» RAW DATA
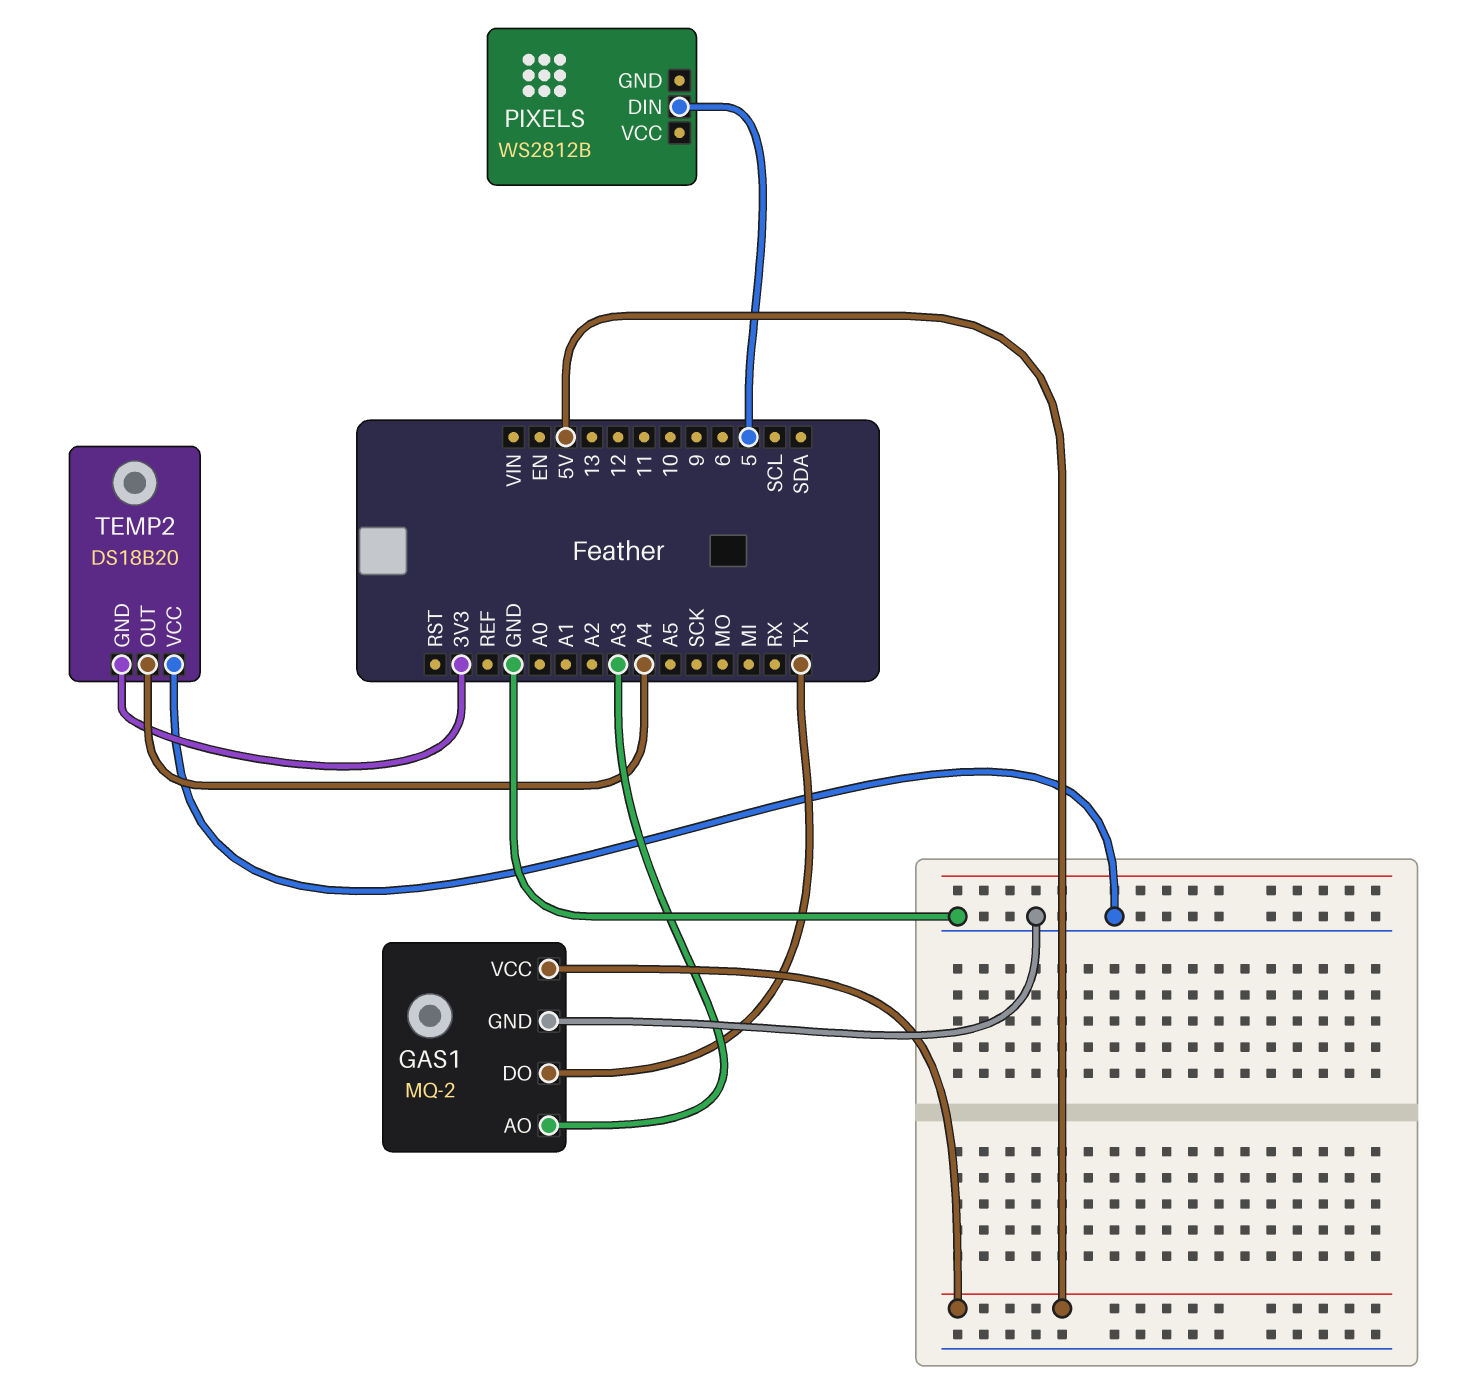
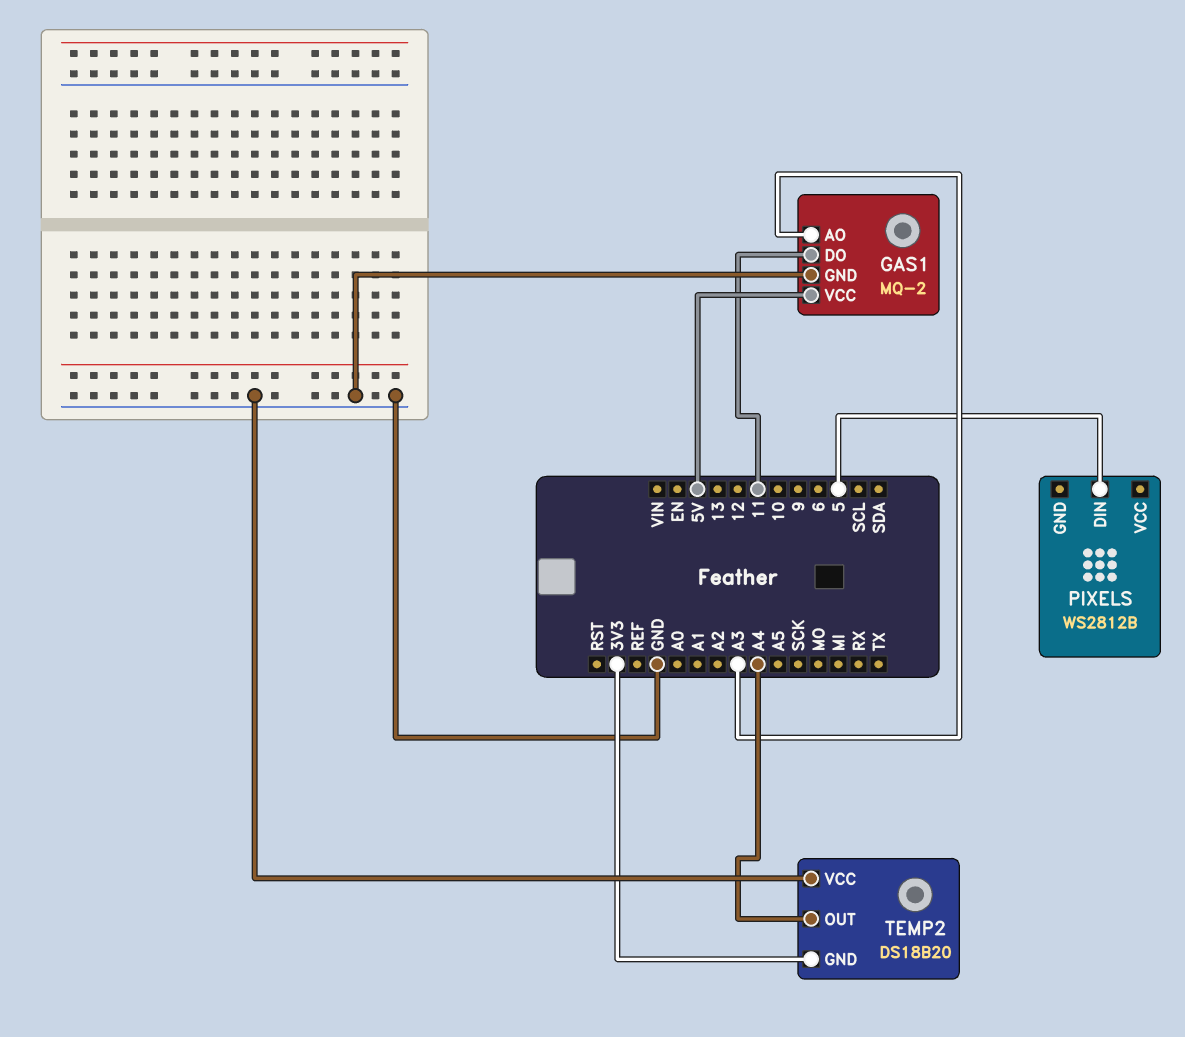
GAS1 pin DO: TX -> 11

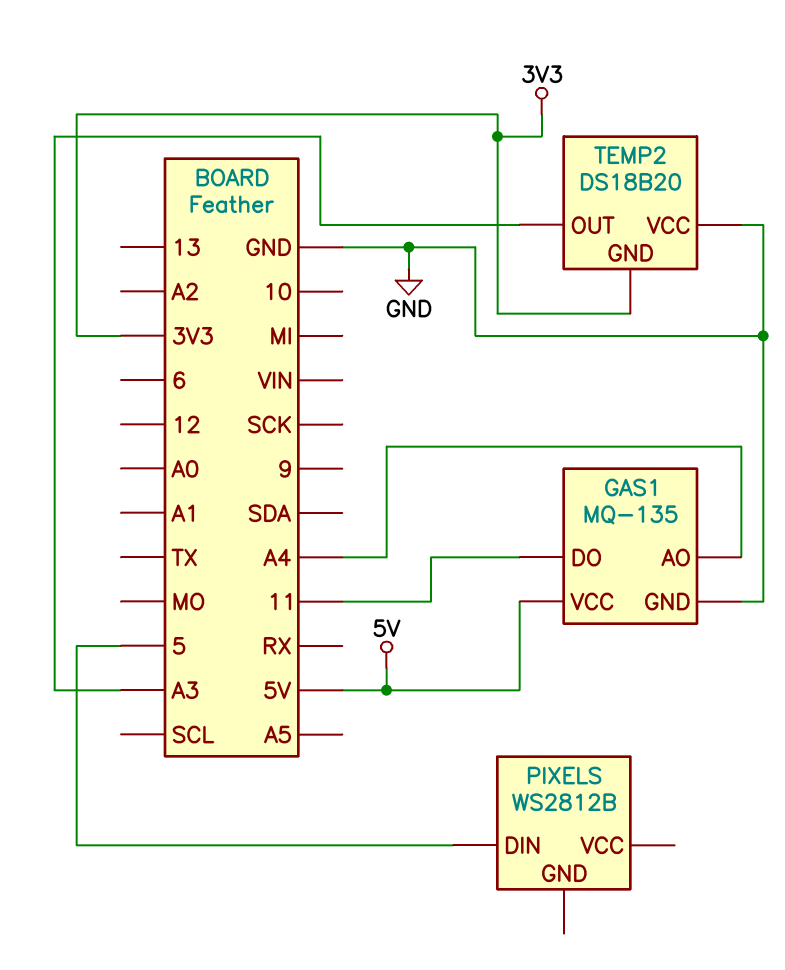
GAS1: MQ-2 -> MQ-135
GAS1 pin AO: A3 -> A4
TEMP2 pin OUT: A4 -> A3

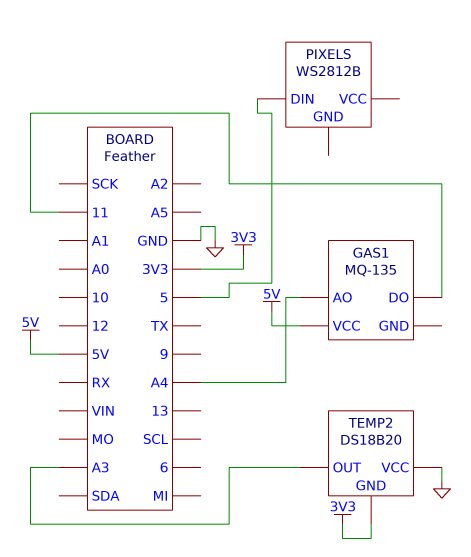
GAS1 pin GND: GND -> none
...
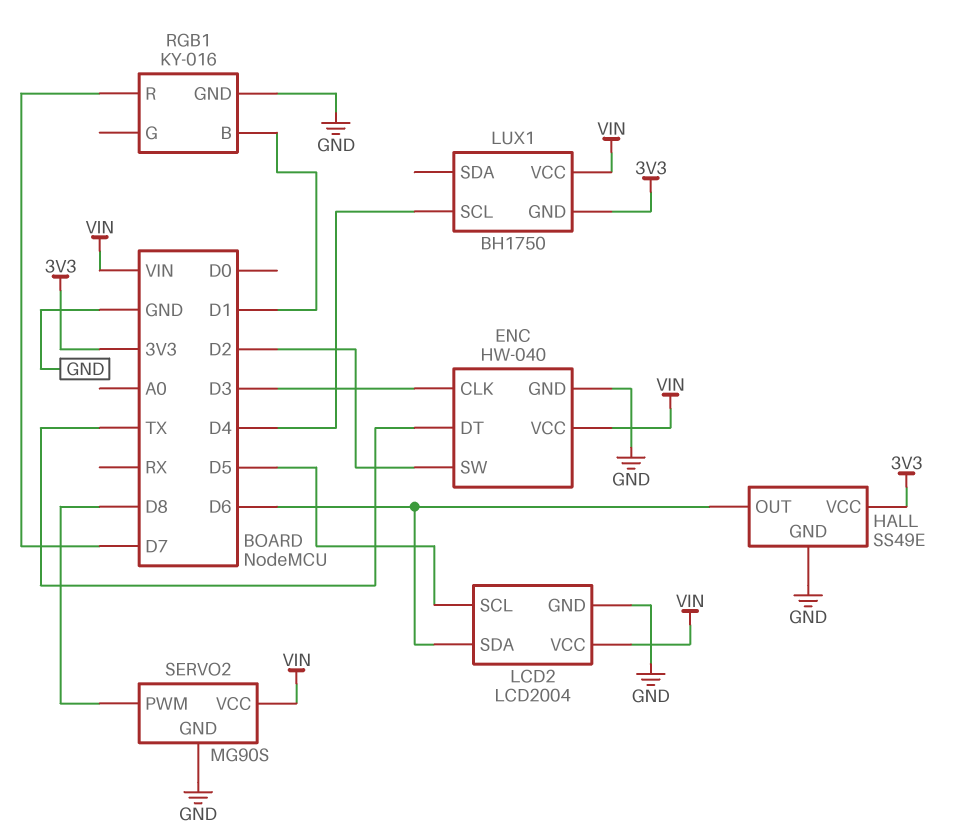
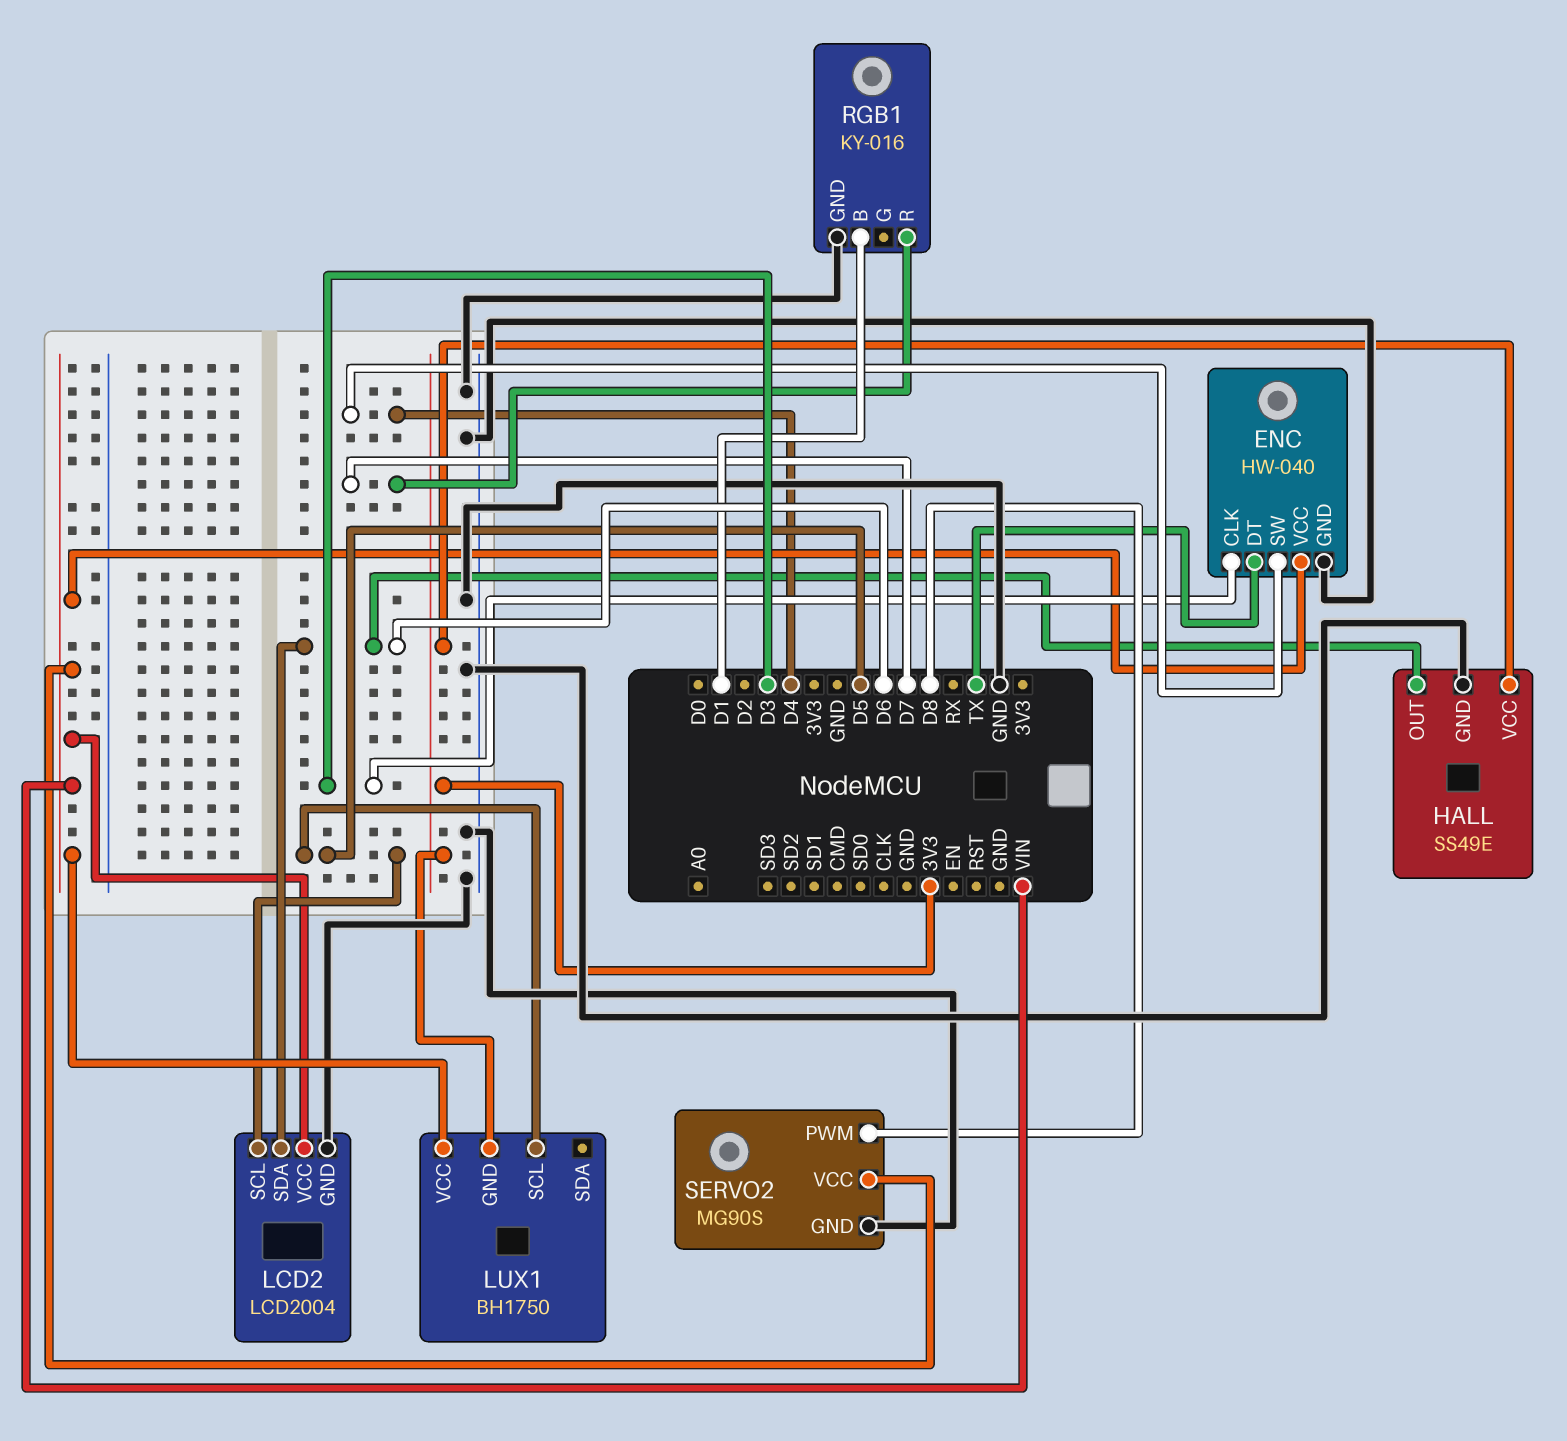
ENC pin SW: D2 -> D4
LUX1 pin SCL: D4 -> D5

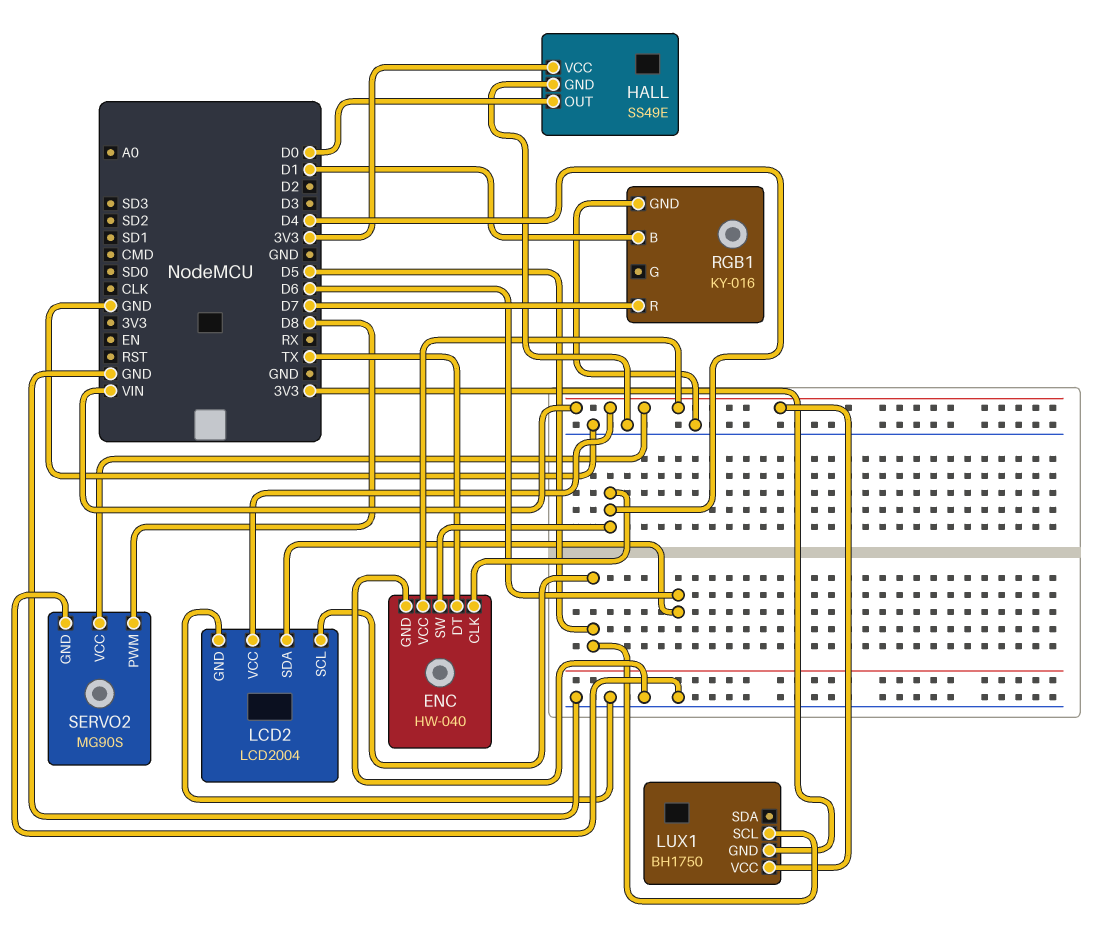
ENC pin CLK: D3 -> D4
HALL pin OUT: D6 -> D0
--
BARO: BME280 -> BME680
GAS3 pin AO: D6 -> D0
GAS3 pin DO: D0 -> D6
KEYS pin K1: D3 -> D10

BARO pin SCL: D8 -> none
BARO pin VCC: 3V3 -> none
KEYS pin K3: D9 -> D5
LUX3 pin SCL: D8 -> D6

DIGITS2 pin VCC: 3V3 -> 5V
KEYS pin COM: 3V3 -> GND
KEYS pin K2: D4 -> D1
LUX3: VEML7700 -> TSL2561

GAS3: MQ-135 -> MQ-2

» PROBLEM DESCRIPTION
Give back, exactly as written, the stretch from the line with "GAS3 pin AO: D6 -> D0" through the line with "GAS3: MQ-135 -> MQ-2", and no other lines from the records above.

» EXERCISE RESULT
GAS3 pin AO: D6 -> D0
GAS3 pin DO: D0 -> D6
KEYS pin K1: D3 -> D10

BARO pin SCL: D8 -> none
BARO pin VCC: 3V3 -> none
KEYS pin K3: D9 -> D5
LUX3 pin SCL: D8 -> D6

DIGITS2 pin VCC: 3V3 -> 5V
KEYS pin COM: 3V3 -> GND
KEYS pin K2: D4 -> D1
LUX3: VEML7700 -> TSL2561

GAS3: MQ-135 -> MQ-2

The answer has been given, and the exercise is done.